Render every line of the records below as a JSON list of strings, one string per line, omitting blank lines. Leave the pictures out of your answer.

## Given data
==*==

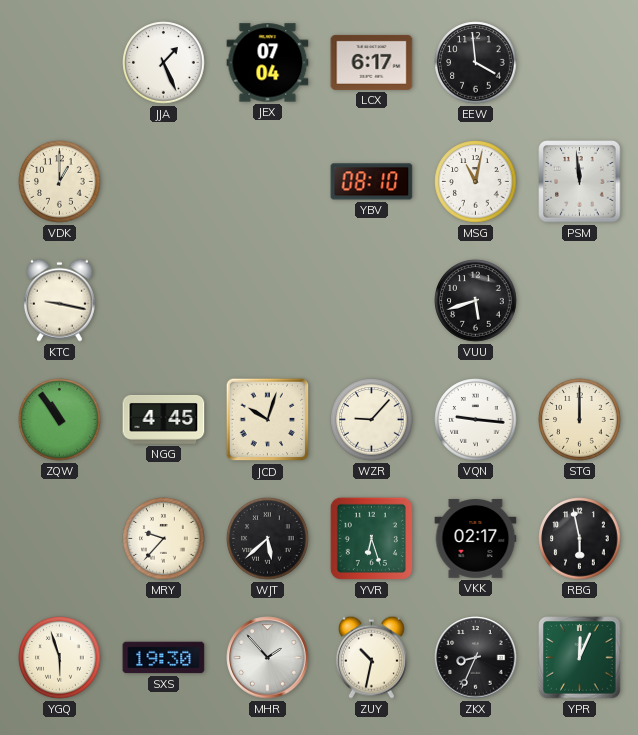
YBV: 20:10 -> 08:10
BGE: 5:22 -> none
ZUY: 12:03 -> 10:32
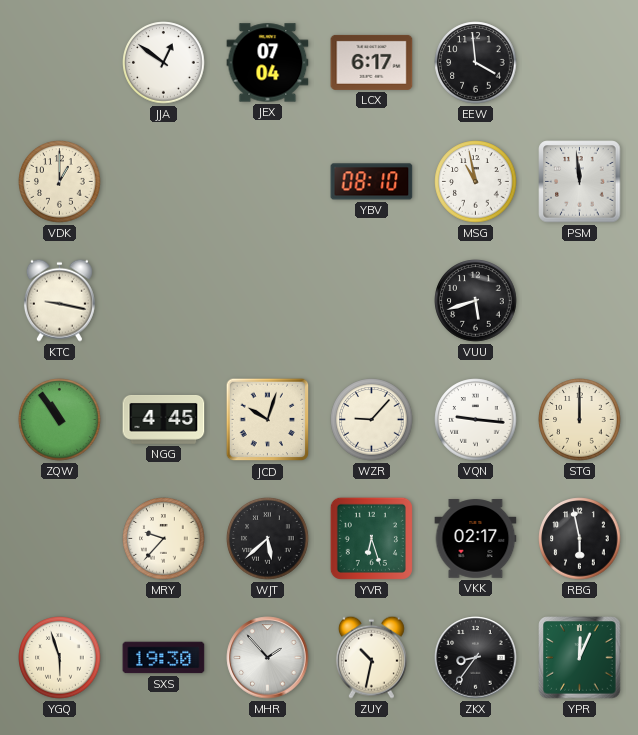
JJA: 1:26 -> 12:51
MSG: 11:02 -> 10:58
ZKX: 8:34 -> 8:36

==*==

## The output
[
  "YBV: 20:10 -> 08:10",
  "BGE: 5:22 -> none",
  "ZUY: 12:03 -> 10:32",
  "JJA: 1:26 -> 12:51",
  "MSG: 11:02 -> 10:58",
  "ZKX: 8:34 -> 8:36"
]